(Before-and-after change records)
══════

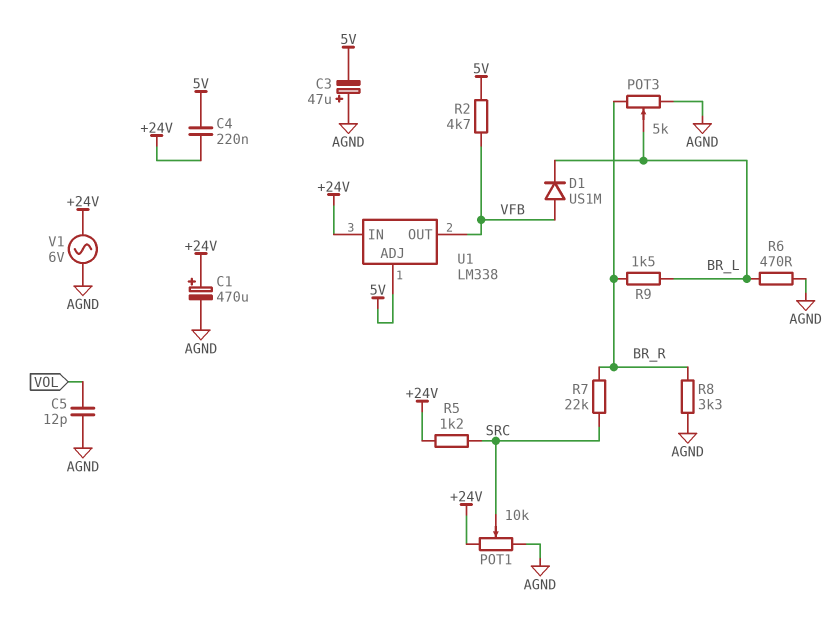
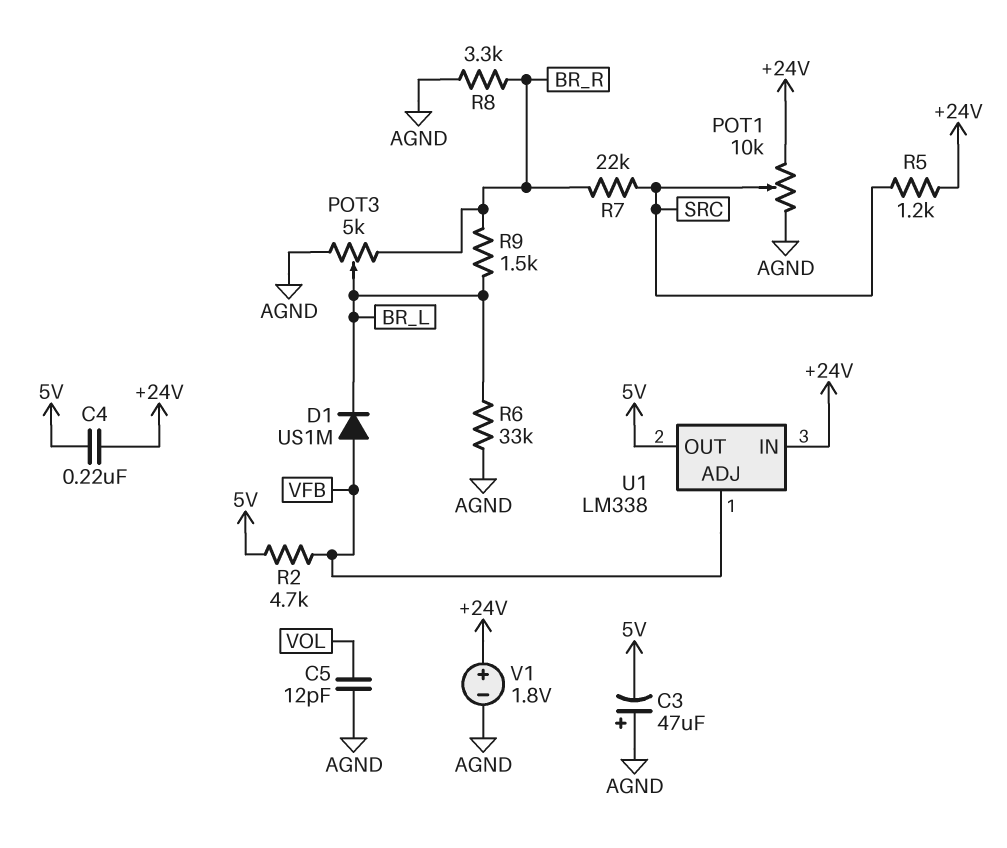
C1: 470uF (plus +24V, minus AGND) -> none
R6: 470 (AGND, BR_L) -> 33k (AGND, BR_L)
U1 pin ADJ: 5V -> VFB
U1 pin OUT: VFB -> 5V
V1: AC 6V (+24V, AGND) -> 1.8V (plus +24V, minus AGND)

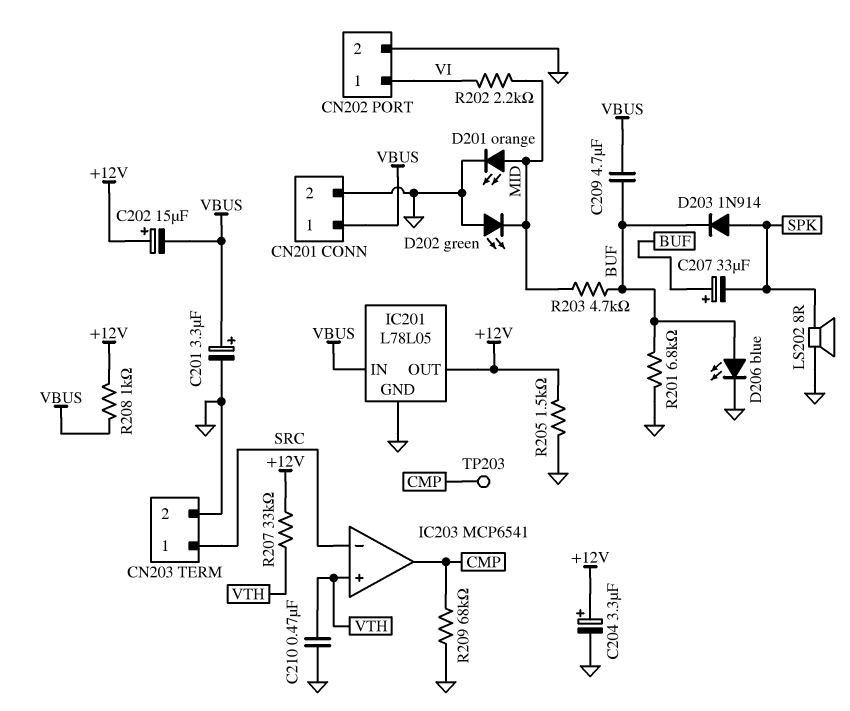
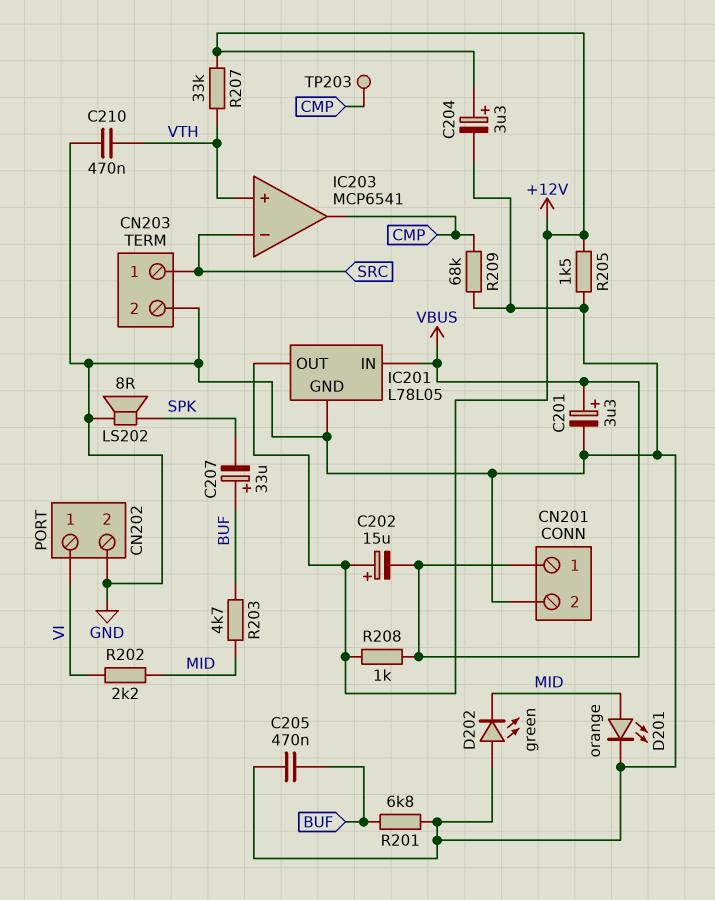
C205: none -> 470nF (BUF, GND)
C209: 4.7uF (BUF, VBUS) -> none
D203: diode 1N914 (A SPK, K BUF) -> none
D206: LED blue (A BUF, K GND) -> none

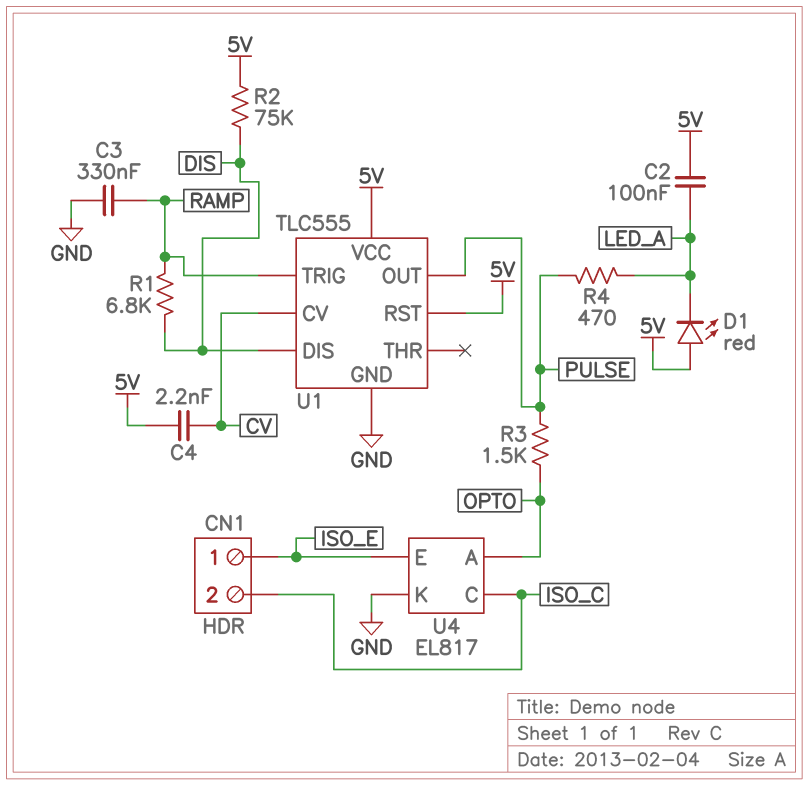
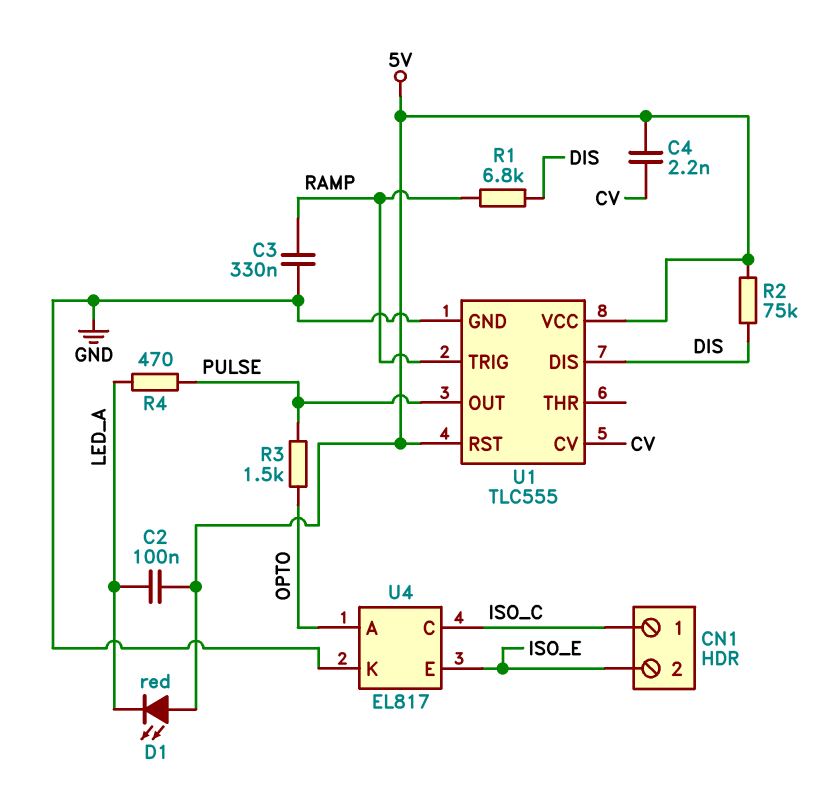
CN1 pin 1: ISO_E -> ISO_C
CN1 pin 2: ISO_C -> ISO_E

══════

__Assigned task__
Return each line above exactly; any pictures are to be skipped.

__Answer below__
C1: 470uF (plus +24V, minus AGND) -> none
R6: 470 (AGND, BR_L) -> 33k (AGND, BR_L)
U1 pin ADJ: 5V -> VFB
U1 pin OUT: VFB -> 5V
V1: AC 6V (+24V, AGND) -> 1.8V (plus +24V, minus AGND)

C205: none -> 470nF (BUF, GND)
C209: 4.7uF (BUF, VBUS) -> none
D203: diode 1N914 (A SPK, K BUF) -> none
D206: LED blue (A BUF, K GND) -> none

CN1 pin 1: ISO_E -> ISO_C
CN1 pin 2: ISO_C -> ISO_E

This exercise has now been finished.